SUPPLIED RECORDS START

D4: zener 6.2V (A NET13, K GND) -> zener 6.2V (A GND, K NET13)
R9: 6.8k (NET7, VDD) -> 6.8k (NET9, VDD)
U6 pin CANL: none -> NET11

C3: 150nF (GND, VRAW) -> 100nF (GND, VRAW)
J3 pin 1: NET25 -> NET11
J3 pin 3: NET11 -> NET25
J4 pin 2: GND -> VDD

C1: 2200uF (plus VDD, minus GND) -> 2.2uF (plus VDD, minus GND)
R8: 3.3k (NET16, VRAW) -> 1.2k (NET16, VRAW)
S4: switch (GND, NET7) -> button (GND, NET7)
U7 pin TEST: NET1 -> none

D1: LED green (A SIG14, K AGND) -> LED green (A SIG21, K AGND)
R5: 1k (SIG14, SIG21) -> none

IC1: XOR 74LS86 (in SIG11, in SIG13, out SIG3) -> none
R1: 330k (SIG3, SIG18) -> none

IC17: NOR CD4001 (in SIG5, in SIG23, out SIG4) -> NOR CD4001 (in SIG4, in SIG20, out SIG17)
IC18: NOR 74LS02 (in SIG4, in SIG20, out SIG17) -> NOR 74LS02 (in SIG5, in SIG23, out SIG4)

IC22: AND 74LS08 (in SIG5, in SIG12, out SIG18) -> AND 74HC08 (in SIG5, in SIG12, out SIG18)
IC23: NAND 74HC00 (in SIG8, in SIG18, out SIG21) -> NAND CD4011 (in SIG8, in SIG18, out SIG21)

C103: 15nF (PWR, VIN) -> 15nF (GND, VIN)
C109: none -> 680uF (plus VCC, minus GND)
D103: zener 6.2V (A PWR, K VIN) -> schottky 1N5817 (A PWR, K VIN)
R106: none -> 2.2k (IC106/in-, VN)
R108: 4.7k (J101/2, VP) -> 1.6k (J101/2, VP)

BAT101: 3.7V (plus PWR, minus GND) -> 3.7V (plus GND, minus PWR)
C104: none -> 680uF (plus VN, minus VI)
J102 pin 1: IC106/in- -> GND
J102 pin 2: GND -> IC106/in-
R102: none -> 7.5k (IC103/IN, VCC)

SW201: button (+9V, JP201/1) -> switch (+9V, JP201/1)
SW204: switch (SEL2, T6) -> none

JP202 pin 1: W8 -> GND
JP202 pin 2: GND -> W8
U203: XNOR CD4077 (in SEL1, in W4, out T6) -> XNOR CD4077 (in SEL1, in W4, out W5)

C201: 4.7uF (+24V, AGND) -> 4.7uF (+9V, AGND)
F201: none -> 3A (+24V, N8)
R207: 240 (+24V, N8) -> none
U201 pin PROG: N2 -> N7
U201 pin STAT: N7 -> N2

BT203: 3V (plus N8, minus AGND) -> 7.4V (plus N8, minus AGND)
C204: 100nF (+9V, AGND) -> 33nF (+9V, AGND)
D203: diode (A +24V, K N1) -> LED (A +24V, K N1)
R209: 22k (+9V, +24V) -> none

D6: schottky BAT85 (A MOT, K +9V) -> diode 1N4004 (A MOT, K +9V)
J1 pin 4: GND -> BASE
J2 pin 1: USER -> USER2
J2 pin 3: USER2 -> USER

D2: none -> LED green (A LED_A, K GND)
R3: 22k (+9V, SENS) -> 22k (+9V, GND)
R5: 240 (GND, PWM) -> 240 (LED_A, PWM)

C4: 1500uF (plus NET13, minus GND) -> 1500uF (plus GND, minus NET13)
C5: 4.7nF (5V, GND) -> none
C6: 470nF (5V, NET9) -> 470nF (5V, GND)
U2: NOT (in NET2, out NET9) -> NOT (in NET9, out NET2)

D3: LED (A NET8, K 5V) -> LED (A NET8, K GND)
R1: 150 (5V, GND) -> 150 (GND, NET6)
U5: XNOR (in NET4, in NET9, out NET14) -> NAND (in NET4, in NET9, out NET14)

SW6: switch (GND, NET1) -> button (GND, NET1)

SUPPLIED RECORDS END

TASK INSTRUCTIONS: Would you please copy exactly the part of the entries above that begins at the line containing "R1: 330k (SIG3, SIG18) -> none" and ends at the line containing "IC22: AND 74LS08", both lines included?

FINISHED TASK:
R1: 330k (SIG3, SIG18) -> none

IC17: NOR CD4001 (in SIG5, in SIG23, out SIG4) -> NOR CD4001 (in SIG4, in SIG20, out SIG17)
IC18: NOR 74LS02 (in SIG4, in SIG20, out SIG17) -> NOR 74LS02 (in SIG5, in SIG23, out SIG4)

IC22: AND 74LS08 (in SIG5, in SIG12, out SIG18) -> AND 74HC08 (in SIG5, in SIG12, out SIG18)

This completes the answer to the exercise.